- What the exercise asks: This task calls for copying every line of the records that includes the word "XNOR".

Top of Task material

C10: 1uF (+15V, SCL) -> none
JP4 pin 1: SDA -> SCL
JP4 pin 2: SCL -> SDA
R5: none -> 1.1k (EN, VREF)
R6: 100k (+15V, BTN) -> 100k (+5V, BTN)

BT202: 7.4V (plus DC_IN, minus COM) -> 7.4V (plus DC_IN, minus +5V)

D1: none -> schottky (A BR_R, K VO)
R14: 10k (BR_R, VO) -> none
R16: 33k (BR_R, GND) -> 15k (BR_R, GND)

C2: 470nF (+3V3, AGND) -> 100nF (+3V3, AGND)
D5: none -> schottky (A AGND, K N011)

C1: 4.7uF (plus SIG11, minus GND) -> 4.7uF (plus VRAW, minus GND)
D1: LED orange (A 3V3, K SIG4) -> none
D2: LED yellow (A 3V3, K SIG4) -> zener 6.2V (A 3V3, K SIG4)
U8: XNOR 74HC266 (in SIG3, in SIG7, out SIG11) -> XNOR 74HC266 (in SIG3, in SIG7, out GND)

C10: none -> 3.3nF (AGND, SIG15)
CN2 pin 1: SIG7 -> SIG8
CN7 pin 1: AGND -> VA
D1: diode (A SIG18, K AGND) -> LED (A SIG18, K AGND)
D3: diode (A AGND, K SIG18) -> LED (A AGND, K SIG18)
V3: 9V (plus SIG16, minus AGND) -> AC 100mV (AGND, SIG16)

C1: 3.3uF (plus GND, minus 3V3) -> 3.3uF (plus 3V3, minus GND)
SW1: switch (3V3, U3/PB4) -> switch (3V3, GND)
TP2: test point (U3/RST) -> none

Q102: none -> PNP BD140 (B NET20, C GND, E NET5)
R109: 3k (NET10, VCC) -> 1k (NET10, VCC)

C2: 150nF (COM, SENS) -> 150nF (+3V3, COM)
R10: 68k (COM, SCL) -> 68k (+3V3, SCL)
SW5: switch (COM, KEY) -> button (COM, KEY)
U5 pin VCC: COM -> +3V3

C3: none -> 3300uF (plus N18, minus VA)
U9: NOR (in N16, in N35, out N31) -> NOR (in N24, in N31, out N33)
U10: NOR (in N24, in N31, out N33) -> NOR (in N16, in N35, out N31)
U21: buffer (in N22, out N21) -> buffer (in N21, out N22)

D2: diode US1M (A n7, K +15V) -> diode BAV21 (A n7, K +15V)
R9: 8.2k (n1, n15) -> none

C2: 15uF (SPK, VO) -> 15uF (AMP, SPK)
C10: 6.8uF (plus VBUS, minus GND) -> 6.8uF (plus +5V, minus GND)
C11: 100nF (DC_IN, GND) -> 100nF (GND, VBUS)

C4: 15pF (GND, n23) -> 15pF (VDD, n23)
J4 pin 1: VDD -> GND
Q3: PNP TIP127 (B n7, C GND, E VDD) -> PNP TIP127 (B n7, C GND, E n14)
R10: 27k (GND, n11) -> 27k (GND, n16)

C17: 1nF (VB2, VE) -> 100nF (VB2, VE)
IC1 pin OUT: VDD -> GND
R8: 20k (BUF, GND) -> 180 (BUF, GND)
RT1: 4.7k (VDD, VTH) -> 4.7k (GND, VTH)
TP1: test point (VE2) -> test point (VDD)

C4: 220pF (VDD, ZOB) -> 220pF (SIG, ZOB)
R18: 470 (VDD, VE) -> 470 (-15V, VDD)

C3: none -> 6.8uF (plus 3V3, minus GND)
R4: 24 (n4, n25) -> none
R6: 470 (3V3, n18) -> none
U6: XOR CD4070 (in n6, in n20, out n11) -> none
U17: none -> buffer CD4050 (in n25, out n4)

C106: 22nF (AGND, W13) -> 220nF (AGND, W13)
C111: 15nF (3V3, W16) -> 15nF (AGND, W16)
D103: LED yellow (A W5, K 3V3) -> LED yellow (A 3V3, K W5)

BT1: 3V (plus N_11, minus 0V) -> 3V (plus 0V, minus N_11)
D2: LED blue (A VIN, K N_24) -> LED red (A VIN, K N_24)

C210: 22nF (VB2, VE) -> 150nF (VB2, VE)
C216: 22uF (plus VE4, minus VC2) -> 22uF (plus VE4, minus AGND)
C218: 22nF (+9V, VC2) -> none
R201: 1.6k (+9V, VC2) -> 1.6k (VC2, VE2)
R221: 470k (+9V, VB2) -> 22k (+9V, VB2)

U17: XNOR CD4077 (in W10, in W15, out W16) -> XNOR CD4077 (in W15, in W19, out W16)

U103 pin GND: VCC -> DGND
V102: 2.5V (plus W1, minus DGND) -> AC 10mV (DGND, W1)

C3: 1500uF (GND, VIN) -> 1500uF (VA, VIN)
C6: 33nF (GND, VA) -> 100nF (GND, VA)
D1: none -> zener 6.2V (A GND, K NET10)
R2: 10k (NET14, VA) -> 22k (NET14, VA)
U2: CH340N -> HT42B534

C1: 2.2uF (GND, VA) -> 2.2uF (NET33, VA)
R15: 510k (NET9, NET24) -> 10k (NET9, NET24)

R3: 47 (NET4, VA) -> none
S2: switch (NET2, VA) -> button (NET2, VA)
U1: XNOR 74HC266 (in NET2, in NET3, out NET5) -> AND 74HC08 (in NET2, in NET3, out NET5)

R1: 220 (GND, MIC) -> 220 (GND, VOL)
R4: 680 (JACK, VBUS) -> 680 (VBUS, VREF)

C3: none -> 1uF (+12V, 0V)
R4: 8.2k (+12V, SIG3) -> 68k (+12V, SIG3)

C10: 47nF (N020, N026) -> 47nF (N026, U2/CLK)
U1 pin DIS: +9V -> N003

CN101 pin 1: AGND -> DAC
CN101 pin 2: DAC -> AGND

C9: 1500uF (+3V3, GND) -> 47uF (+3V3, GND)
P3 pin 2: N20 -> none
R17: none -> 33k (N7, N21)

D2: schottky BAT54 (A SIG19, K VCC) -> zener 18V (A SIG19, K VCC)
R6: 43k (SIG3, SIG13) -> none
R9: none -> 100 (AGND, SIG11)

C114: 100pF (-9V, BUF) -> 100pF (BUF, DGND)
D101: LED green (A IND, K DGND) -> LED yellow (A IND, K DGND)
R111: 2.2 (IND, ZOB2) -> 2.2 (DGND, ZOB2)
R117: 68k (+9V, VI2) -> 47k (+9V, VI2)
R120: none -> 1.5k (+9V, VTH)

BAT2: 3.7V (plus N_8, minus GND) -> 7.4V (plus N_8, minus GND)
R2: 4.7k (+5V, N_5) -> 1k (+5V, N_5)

Bottom of Task material

- Task solution:
U8: XNOR 74HC266 (in SIG3, in SIG7, out SIG11) -> XNOR 74HC266 (in SIG3, in SIG7, out GND)
U17: XNOR CD4077 (in W10, in W15, out W16) -> XNOR CD4077 (in W15, in W19, out W16)
U1: XNOR 74HC266 (in NET2, in NET3, out NET5) -> AND 74HC08 (in NET2, in NET3, out NET5)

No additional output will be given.